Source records
=== Section Start ===

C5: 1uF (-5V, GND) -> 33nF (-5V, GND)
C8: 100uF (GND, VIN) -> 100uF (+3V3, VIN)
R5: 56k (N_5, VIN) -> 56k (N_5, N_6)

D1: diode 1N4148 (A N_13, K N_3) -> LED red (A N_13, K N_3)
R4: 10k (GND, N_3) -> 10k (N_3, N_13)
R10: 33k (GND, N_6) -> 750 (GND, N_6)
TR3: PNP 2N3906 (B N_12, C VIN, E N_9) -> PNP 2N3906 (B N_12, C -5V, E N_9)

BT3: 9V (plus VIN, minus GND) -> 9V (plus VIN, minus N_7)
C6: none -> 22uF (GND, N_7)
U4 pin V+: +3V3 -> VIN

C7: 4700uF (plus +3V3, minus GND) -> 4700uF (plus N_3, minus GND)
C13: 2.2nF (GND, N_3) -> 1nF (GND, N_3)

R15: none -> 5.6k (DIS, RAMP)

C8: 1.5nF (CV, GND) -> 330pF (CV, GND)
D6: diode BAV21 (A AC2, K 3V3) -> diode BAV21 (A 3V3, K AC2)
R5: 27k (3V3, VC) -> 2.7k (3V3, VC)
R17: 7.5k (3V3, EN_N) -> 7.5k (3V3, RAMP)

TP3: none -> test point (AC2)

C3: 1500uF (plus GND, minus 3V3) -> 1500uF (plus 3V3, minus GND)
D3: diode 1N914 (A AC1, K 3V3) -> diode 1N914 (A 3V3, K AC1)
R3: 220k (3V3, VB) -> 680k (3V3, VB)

=== Section End ===

◆ WHAT IS BEING ASKED:
Every line in the entries above that mentions the word "diode" must be shown.

◆ RESPONSE AREA:
D1: diode 1N4148 (A N_13, K N_3) -> LED red (A N_13, K N_3)
D6: diode BAV21 (A AC2, K 3V3) -> diode BAV21 (A 3V3, K AC2)
D3: diode 1N914 (A AC1, K 3V3) -> diode 1N914 (A 3V3, K AC1)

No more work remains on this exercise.